**WHAT IS REQUIRED**
Write each entry out once more, please, precisely as shown.

Records from a dataset:
· · · · ·

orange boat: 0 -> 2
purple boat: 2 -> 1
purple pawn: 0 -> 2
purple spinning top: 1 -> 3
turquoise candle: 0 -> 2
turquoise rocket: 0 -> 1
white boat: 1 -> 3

· · · · ·

**FINISHED TASK**
orange boat: 0 -> 2
purple boat: 2 -> 1
purple pawn: 0 -> 2
purple spinning top: 1 -> 3
turquoise candle: 0 -> 2
turquoise rocket: 0 -> 1
white boat: 1 -> 3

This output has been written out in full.